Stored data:
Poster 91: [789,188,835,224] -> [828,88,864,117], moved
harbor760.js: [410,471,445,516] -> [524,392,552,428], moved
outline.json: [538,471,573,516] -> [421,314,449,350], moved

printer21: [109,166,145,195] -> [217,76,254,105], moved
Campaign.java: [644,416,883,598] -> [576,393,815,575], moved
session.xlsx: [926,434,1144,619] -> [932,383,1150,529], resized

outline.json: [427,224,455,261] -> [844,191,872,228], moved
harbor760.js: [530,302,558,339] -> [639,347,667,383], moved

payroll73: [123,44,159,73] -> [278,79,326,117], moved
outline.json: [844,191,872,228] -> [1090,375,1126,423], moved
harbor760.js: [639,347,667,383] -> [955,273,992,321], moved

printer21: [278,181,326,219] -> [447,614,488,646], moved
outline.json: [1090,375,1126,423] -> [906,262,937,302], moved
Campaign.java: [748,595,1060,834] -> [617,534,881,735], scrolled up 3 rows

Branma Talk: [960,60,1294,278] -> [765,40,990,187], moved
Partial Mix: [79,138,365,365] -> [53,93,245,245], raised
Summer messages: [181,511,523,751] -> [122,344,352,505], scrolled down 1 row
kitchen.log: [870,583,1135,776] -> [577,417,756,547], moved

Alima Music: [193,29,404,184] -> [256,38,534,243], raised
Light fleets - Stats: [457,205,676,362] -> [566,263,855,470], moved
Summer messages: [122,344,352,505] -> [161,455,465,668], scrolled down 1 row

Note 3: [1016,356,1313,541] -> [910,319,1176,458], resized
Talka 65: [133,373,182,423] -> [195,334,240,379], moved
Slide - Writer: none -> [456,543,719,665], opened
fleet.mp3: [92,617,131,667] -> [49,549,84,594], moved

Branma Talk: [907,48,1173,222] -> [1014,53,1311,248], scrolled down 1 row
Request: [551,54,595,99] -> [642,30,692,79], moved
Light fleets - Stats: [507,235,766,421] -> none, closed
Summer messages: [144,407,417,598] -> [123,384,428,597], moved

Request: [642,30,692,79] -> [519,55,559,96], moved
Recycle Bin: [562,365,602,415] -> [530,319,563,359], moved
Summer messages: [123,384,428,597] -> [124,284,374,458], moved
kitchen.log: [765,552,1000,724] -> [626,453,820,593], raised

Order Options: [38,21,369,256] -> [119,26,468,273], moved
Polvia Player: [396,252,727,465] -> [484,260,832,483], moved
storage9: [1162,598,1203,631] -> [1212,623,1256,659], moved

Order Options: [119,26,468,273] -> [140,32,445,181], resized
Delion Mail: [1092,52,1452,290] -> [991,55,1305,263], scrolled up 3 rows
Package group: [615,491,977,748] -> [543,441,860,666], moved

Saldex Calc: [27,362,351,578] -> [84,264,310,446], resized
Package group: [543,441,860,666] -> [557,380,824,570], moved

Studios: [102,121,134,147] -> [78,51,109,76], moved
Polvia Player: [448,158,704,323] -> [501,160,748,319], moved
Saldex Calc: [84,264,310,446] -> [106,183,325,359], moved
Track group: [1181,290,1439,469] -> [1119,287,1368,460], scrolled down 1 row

_Exercise goal_
Copy all of the data above, character for character.

_Expected output_
Poster 91: [789,188,835,224] -> [828,88,864,117], moved
harbor760.js: [410,471,445,516] -> [524,392,552,428], moved
outline.json: [538,471,573,516] -> [421,314,449,350], moved

printer21: [109,166,145,195] -> [217,76,254,105], moved
Campaign.java: [644,416,883,598] -> [576,393,815,575], moved
session.xlsx: [926,434,1144,619] -> [932,383,1150,529], resized

outline.json: [427,224,455,261] -> [844,191,872,228], moved
harbor760.js: [530,302,558,339] -> [639,347,667,383], moved

payroll73: [123,44,159,73] -> [278,79,326,117], moved
outline.json: [844,191,872,228] -> [1090,375,1126,423], moved
harbor760.js: [639,347,667,383] -> [955,273,992,321], moved

printer21: [278,181,326,219] -> [447,614,488,646], moved
outline.json: [1090,375,1126,423] -> [906,262,937,302], moved
Campaign.java: [748,595,1060,834] -> [617,534,881,735], scrolled up 3 rows

Branma Talk: [960,60,1294,278] -> [765,40,990,187], moved
Partial Mix: [79,138,365,365] -> [53,93,245,245], raised
Summer messages: [181,511,523,751] -> [122,344,352,505], scrolled down 1 row
kitchen.log: [870,583,1135,776] -> [577,417,756,547], moved

Alima Music: [193,29,404,184] -> [256,38,534,243], raised
Light fleets - Stats: [457,205,676,362] -> [566,263,855,470], moved
Summer messages: [122,344,352,505] -> [161,455,465,668], scrolled down 1 row

Note 3: [1016,356,1313,541] -> [910,319,1176,458], resized
Talka 65: [133,373,182,423] -> [195,334,240,379], moved
Slide - Writer: none -> [456,543,719,665], opened
fleet.mp3: [92,617,131,667] -> [49,549,84,594], moved

Branma Talk: [907,48,1173,222] -> [1014,53,1311,248], scrolled down 1 row
Request: [551,54,595,99] -> [642,30,692,79], moved
Light fleets - Stats: [507,235,766,421] -> none, closed
Summer messages: [144,407,417,598] -> [123,384,428,597], moved

Request: [642,30,692,79] -> [519,55,559,96], moved
Recycle Bin: [562,365,602,415] -> [530,319,563,359], moved
Summer messages: [123,384,428,597] -> [124,284,374,458], moved
kitchen.log: [765,552,1000,724] -> [626,453,820,593], raised

Order Options: [38,21,369,256] -> [119,26,468,273], moved
Polvia Player: [396,252,727,465] -> [484,260,832,483], moved
storage9: [1162,598,1203,631] -> [1212,623,1256,659], moved

Order Options: [119,26,468,273] -> [140,32,445,181], resized
Delion Mail: [1092,52,1452,290] -> [991,55,1305,263], scrolled up 3 rows
Package group: [615,491,977,748] -> [543,441,860,666], moved

Saldex Calc: [27,362,351,578] -> [84,264,310,446], resized
Package group: [543,441,860,666] -> [557,380,824,570], moved

Studios: [102,121,134,147] -> [78,51,109,76], moved
Polvia Player: [448,158,704,323] -> [501,160,748,319], moved
Saldex Calc: [84,264,310,446] -> [106,183,325,359], moved
Track group: [1181,290,1439,469] -> [1119,287,1368,460], scrolled down 1 row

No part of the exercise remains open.